Records contained in a dataset
*** Begin section ***

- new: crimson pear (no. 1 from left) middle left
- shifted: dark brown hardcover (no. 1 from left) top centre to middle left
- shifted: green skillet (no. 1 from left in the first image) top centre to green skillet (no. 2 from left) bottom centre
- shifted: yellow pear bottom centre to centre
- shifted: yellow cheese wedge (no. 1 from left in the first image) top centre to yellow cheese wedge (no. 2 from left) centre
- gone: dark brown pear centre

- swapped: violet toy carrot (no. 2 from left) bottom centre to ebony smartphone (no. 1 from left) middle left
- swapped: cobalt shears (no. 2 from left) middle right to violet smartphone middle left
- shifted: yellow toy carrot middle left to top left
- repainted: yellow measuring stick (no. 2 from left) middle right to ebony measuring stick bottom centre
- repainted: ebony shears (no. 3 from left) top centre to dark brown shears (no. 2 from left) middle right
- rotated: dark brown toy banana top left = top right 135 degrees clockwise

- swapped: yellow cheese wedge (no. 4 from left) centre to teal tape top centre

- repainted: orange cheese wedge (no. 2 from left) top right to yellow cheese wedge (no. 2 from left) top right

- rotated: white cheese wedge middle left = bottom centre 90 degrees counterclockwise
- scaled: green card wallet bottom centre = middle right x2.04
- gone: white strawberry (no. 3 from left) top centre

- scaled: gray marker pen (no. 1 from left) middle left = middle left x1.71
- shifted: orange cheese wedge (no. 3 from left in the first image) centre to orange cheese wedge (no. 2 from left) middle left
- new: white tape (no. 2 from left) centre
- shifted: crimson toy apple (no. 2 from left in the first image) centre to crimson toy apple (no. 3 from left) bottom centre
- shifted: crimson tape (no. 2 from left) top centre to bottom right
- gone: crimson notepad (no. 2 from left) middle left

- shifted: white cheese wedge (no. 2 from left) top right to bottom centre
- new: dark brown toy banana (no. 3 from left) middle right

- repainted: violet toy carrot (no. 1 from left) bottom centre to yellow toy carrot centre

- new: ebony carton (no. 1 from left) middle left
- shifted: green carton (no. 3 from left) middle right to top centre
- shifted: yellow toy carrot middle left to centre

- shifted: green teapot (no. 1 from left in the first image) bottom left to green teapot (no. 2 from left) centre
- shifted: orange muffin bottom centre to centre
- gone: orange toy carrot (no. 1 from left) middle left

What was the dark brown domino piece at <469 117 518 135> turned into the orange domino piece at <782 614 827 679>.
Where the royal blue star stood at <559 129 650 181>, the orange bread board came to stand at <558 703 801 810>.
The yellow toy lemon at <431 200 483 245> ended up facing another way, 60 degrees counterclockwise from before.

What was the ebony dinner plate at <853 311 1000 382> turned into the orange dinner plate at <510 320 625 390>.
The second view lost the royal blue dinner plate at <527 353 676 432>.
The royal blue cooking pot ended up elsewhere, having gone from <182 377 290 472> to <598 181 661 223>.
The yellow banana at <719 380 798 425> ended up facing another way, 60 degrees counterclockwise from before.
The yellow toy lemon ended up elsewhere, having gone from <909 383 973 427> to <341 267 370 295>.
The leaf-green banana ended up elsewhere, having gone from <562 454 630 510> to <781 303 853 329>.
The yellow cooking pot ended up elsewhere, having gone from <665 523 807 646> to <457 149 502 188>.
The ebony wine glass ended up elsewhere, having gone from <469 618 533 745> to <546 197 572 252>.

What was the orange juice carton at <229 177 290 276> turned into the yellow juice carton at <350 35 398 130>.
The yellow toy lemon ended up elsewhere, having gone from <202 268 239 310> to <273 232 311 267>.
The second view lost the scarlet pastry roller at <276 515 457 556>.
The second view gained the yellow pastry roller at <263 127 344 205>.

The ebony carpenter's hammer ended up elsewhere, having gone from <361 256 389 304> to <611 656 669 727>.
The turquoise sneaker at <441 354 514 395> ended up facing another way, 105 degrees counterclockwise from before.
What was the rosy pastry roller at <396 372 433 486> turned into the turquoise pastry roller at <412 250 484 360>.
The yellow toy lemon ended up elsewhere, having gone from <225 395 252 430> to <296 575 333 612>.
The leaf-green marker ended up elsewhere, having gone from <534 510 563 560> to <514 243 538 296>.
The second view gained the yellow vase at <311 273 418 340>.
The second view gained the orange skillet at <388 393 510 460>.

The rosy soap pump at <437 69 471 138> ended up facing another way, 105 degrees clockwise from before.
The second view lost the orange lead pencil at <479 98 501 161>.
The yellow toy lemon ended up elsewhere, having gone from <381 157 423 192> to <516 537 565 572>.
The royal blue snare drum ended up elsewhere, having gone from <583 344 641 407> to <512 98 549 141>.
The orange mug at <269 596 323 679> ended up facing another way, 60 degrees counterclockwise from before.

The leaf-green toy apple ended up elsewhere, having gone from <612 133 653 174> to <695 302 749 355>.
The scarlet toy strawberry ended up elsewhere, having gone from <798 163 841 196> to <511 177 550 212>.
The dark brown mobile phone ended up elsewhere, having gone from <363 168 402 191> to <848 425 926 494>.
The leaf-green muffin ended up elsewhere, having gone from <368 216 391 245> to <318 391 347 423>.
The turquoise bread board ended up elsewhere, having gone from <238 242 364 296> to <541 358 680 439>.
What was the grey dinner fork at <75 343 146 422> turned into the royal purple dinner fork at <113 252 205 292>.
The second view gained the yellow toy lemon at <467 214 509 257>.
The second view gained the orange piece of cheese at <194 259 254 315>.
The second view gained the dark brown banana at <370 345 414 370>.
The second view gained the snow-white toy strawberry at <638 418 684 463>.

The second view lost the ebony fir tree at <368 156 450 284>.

*** End section ***

■ Problem requirements
Retype only the stretch of lines above starting at the one with "- shifted: yellow pear" and stopping at the one with "- shifted: yellow cheese", exactly as written, with both kept.

■ Output for this exercise
- shifted: yellow pear bottom centre to centre
- shifted: yellow cheese wedge (no. 1 from left in the first image) top centre to yellow cheese wedge (no. 2 from left) centre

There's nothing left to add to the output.